Find the line with "blue L-shape: (85, 158)". Transcribe it and each later line of the data exactly, up to and including the last.

___ DATA PROVIDED

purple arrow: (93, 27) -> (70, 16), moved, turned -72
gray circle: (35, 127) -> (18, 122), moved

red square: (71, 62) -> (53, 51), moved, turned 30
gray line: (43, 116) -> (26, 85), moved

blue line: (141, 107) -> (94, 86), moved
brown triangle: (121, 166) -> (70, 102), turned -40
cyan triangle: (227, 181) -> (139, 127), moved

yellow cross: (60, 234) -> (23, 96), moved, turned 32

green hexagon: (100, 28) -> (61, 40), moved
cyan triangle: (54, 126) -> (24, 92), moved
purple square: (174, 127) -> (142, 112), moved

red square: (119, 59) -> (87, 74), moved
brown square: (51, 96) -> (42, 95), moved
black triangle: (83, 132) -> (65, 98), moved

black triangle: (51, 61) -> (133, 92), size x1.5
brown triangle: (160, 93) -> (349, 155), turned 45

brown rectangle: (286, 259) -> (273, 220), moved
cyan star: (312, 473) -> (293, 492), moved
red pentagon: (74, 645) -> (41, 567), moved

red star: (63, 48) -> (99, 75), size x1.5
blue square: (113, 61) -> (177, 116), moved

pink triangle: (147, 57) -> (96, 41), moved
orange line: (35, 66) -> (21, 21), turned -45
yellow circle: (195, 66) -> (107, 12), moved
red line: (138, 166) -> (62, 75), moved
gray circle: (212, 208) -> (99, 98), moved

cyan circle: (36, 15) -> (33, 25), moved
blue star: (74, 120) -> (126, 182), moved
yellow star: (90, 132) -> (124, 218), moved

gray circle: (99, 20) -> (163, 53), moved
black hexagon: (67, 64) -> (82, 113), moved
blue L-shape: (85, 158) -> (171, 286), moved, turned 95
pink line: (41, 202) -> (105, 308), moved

______

_TASK ANSWER_:
blue L-shape: (85, 158) -> (171, 286), moved, turned 95
pink line: (41, 202) -> (105, 308), moved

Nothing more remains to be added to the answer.